Your answer should be the line that contains "Detect every labelled" and each line after it, restated word for word through the final line of the entries.
________________________
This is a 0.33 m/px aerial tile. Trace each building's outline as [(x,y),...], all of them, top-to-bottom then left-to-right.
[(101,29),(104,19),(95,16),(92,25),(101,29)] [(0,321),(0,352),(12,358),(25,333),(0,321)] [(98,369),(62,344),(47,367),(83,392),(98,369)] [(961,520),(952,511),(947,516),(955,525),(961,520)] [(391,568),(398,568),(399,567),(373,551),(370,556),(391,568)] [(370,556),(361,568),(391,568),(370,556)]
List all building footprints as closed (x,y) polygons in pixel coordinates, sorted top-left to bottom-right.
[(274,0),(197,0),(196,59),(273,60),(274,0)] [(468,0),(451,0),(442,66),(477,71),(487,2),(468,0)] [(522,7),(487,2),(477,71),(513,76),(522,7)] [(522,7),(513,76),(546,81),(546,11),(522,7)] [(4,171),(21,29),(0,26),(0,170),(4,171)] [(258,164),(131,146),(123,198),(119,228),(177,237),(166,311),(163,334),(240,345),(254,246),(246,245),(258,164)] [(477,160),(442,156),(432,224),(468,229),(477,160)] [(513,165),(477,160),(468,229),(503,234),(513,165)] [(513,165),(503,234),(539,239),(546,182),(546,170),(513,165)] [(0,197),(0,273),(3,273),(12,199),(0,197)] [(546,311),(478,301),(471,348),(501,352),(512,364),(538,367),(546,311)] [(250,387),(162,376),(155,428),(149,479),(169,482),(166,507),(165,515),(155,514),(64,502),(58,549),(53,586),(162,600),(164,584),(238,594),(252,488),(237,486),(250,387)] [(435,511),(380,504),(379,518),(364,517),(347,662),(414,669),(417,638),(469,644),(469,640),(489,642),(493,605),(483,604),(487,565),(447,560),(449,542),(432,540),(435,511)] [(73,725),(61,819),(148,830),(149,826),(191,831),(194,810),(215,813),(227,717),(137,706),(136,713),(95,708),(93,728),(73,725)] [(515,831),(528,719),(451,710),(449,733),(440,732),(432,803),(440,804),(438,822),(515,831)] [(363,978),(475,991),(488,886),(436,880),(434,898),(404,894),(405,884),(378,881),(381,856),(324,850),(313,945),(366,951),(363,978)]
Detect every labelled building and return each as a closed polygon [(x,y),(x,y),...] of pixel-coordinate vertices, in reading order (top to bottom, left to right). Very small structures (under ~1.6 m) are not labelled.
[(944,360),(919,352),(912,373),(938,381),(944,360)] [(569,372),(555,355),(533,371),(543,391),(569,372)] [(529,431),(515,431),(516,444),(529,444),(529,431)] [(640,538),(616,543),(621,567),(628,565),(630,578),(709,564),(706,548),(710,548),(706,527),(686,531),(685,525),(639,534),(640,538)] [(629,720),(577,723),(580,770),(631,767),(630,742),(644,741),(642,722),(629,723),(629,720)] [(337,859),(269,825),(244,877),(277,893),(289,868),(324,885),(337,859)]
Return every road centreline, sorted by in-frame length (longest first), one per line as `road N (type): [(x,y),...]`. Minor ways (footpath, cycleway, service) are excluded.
________________________
## COMPLETED TASK
Detect every labelled building and return each as a closed polygon [(x,y),(x,y),...] of pixel-coordinate vertices, in reading order (top to bottom, left to right). Very small structures (under ~1.6 m) are not labelled.
[(944,360),(919,352),(912,373),(938,381),(944,360)] [(569,372),(555,355),(533,371),(543,391),(569,372)] [(529,431),(515,431),(516,444),(529,444),(529,431)] [(640,538),(616,543),(621,567),(628,565),(630,578),(709,564),(706,548),(710,548),(706,527),(686,531),(685,525),(639,534),(640,538)] [(629,720),(577,723),(580,770),(631,767),(630,742),(644,741),(642,722),(629,723),(629,720)] [(337,859),(269,825),(244,877),(277,893),(289,868),(324,885),(337,859)]
Return every road centreline, sorted by in-frame length (longest first), one per line as `road N (type): [(x,y),...]`. Minor ways (footpath, cycleway, service) are excluded.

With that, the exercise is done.